▸ WHAT YOU HAVE TO DO
Skip the pictures and copy all the data that follows exactly.
*** Begin section ***
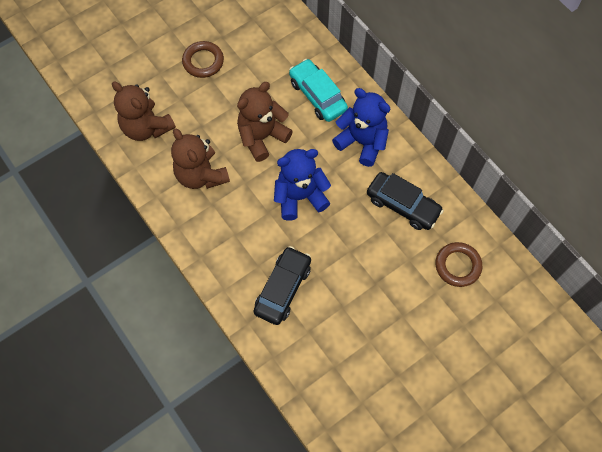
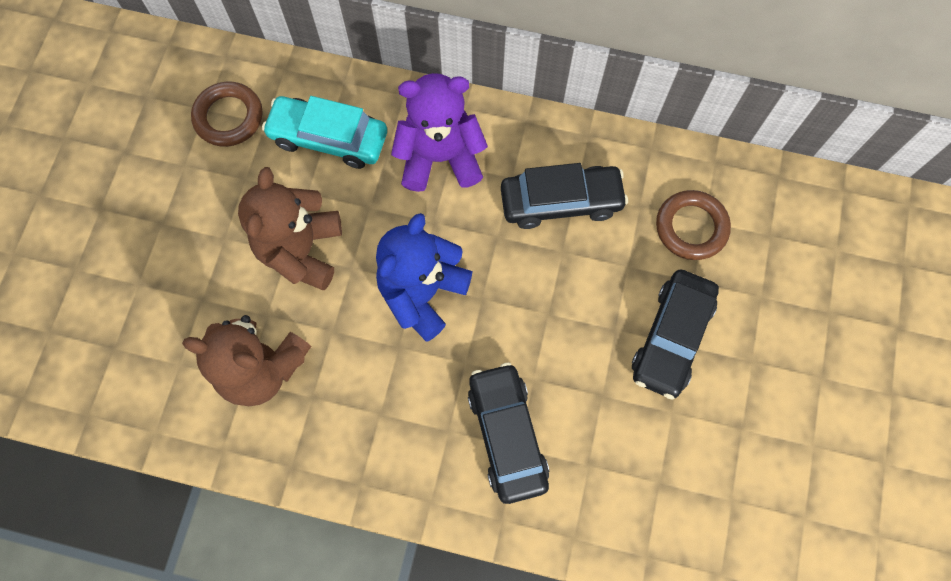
camera: 40 degrees left, 5 degrees up
(146, 127) = (122, 362): brown teddy bear -> none
(203, 61) = (126, 206): brown ring -> brown ring (229, 117)
(362, 142) = (440, 158): blue teddy bear -> purple teddy bear
(400, 308) = (671, 338): none -> black car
*** End section ***
▸ TASK ANSWER
camera: 40 degrees left, 5 degrees up
(146, 127) = (122, 362): brown teddy bear -> none
(203, 61) = (126, 206): brown ring -> brown ring (229, 117)
(362, 142) = (440, 158): blue teddy bear -> purple teddy bear
(400, 308) = (671, 338): none -> black car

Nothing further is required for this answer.